━━ Available data

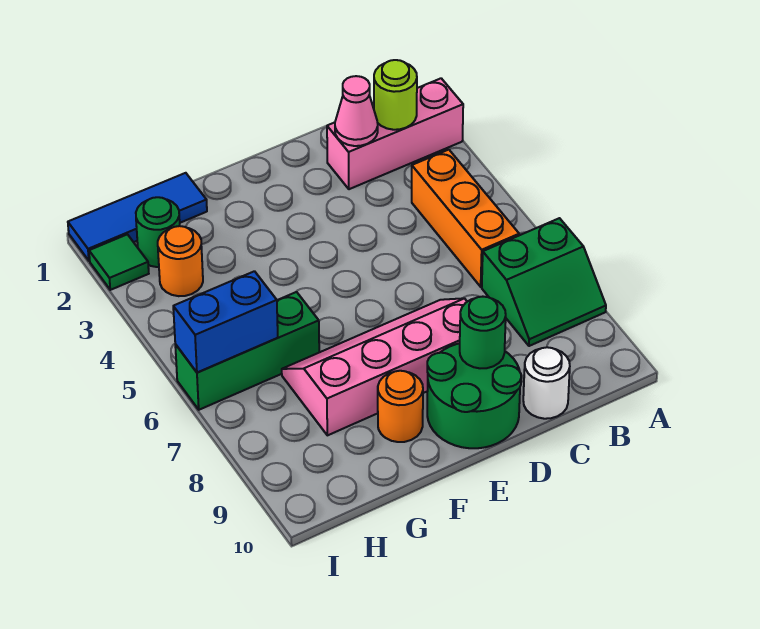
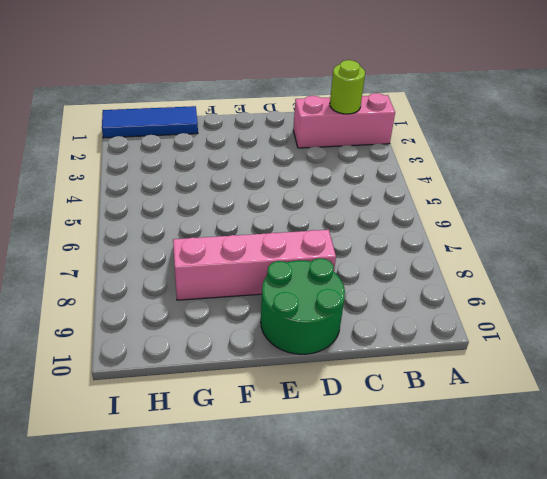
none -> green slope A7:B8 level 1 top 7
none -> orange brick B4:B6 level 1
none -> white round brick C10 level 1

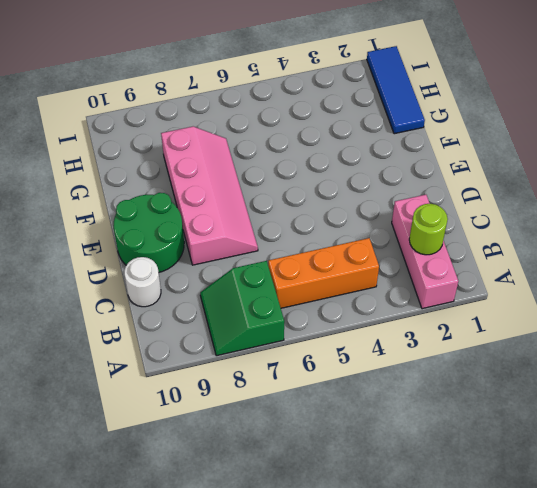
none -> orange round brick F9 level 1
none -> green brick G6:I6 level 1
none -> green round brick H2 level 1

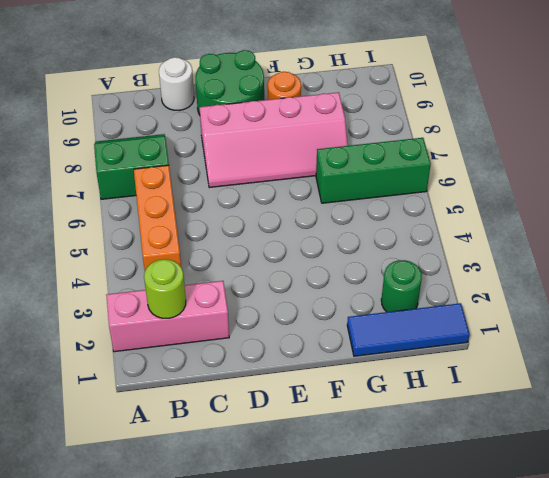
none -> orange round brick H3 level 1
none -> green tile I2 level 1
none -> pink cone C2 level 2

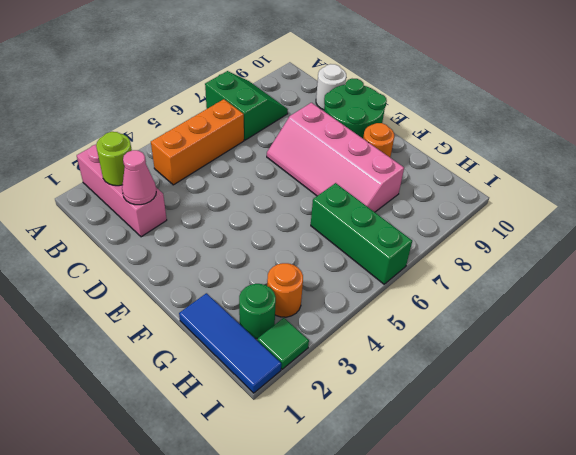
none -> green round brick D9 level 2
none -> blue brick H6:I6 level 2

━━━━

▸ **Exercise objective**
From the data, work out how many lines include the word "brick"; the reply is that number and nothing else.

▸ **Task response**
8